### AIM OF THE EXERCISE
The result should be an exact copy of only the lines from the one holding "Mervo Music: [579,288,920,473]" through the last line of the data below, please, without pictures.

○ ○ ○ ○

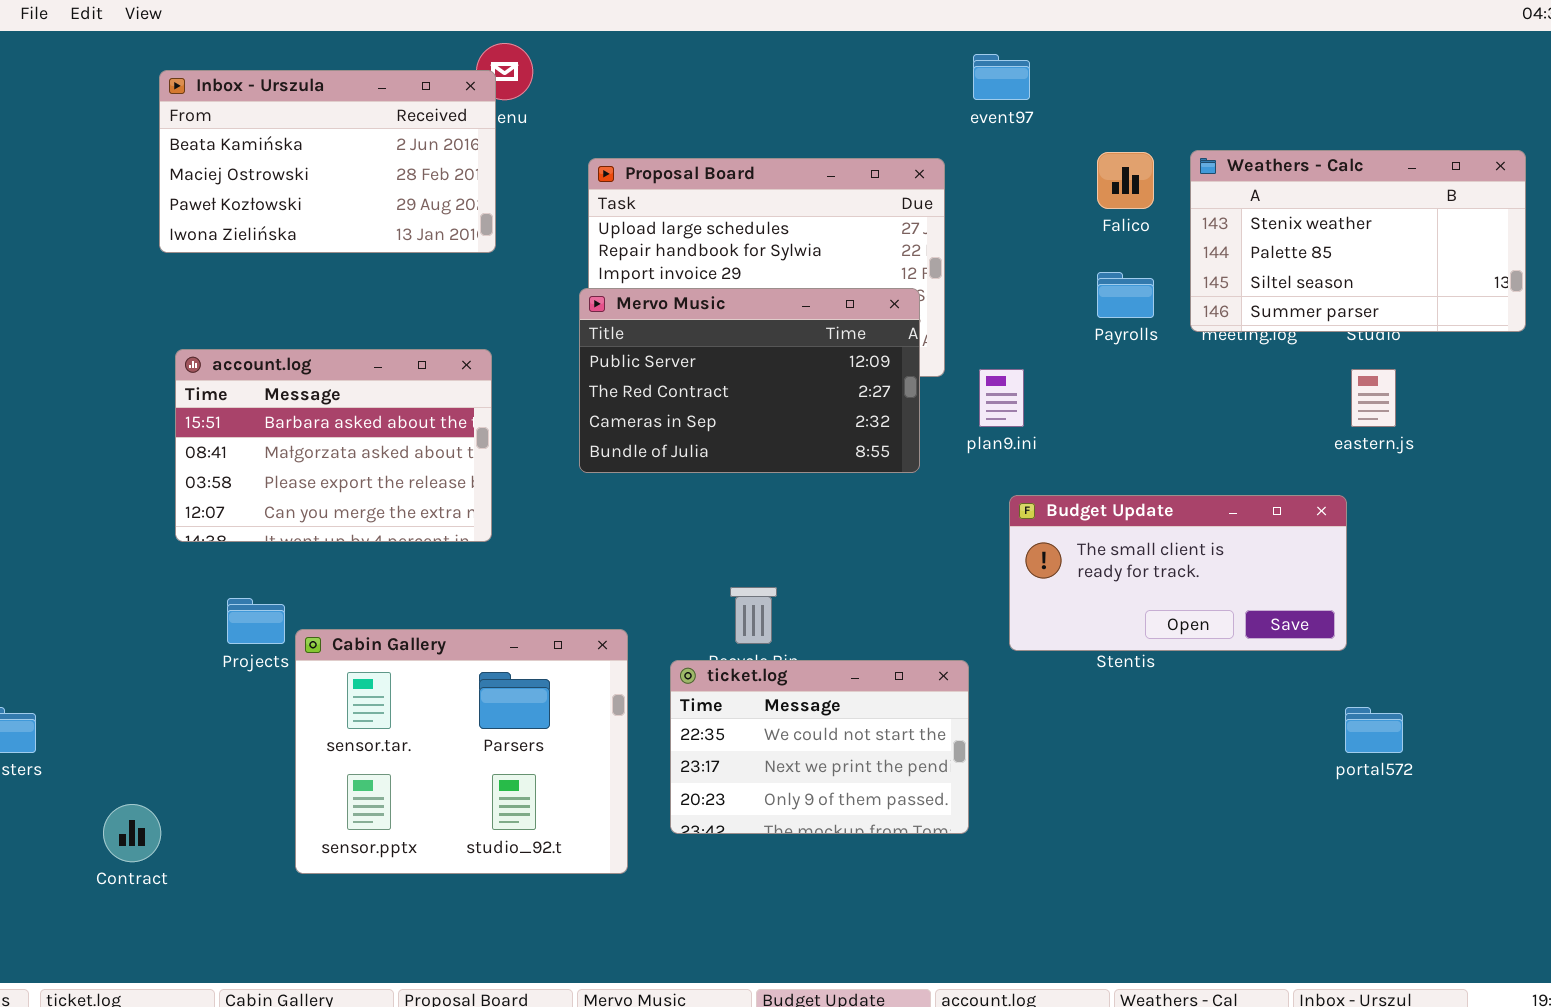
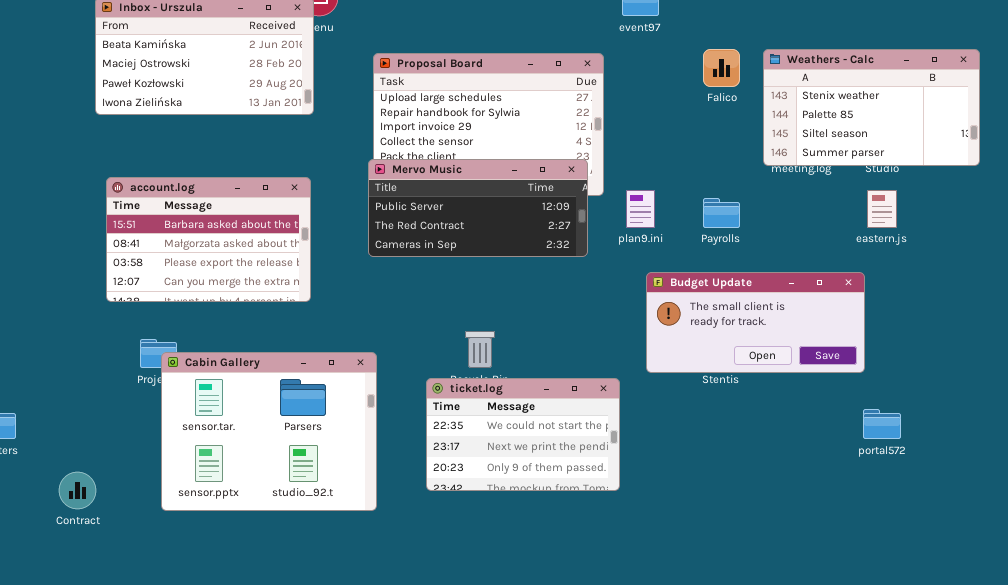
Payrolls: [1097,272,1154,318] -> [703,198,740,228], moved
Mervo Music: [579,288,920,473] -> [368,159,588,257], resized
Cabin Gallery: [295,629,628,874] -> [161,352,377,511], moved

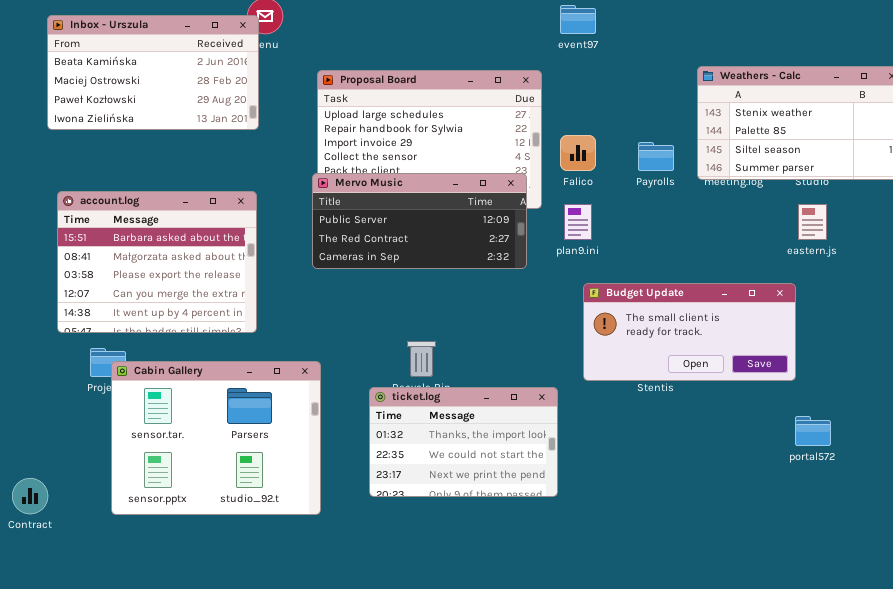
Falico: [703,49,740,87] -> [560,135,596,171], moved
account.log: [106,177,311,302] -> [57,191,257,333], resized
Payrolls: [703,198,740,228] -> [638,142,674,171], moved
ticket.log: [426,378,620,491] -> [369,387,558,497], scrolled up 1 row

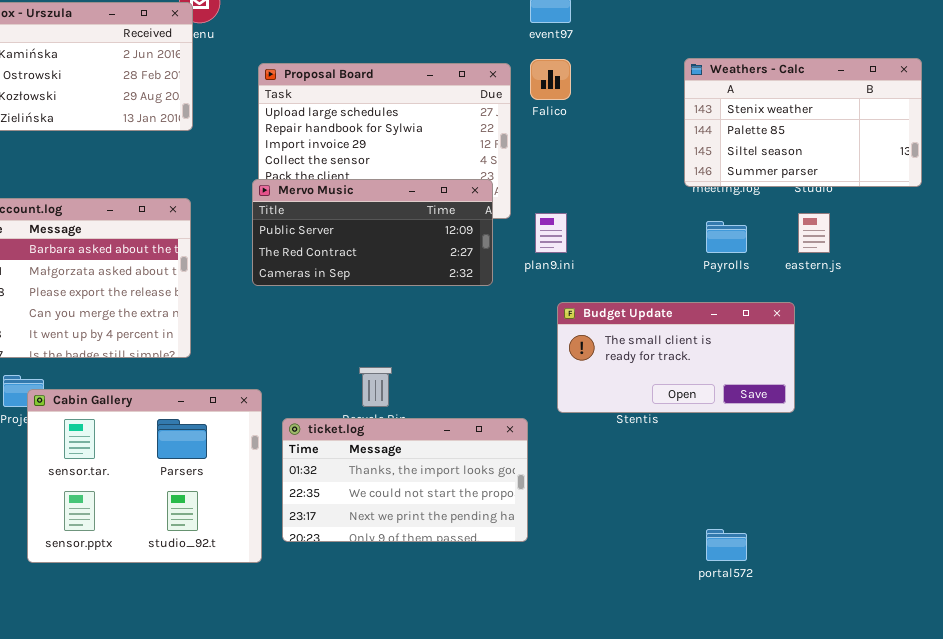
Falico: [560,135,596,171] -> [530,59,571,100], moved
Payrolls: [638,142,674,171] -> [706,221,747,253], moved
ticket.log: [369,387,558,497] -> [282,418,528,542], resized
portal572: [795,416,831,446] -> [706,529,747,561], moved

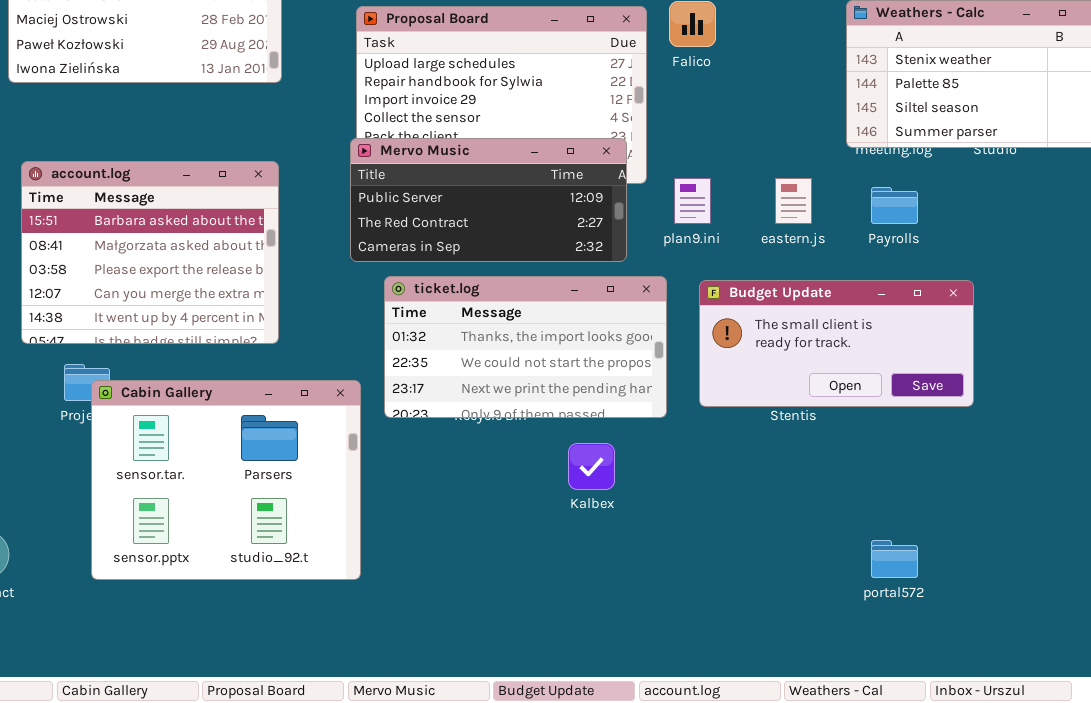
eastern.js: [798,213,830,253] -> [775,178,812,224], moved
ticket.log: [282,418,528,542] -> [384,276,667,418], moved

○ ○ ○ ○

### TASK OUTPUT
Mervo Music: [579,288,920,473] -> [368,159,588,257], resized
Cabin Gallery: [295,629,628,874] -> [161,352,377,511], moved

Falico: [703,49,740,87] -> [560,135,596,171], moved
account.log: [106,177,311,302] -> [57,191,257,333], resized
Payrolls: [703,198,740,228] -> [638,142,674,171], moved
ticket.log: [426,378,620,491] -> [369,387,558,497], scrolled up 1 row

Falico: [560,135,596,171] -> [530,59,571,100], moved
Payrolls: [638,142,674,171] -> [706,221,747,253], moved
ticket.log: [369,387,558,497] -> [282,418,528,542], resized
portal572: [795,416,831,446] -> [706,529,747,561], moved

eastern.js: [798,213,830,253] -> [775,178,812,224], moved
ticket.log: [282,418,528,542] -> [384,276,667,418], moved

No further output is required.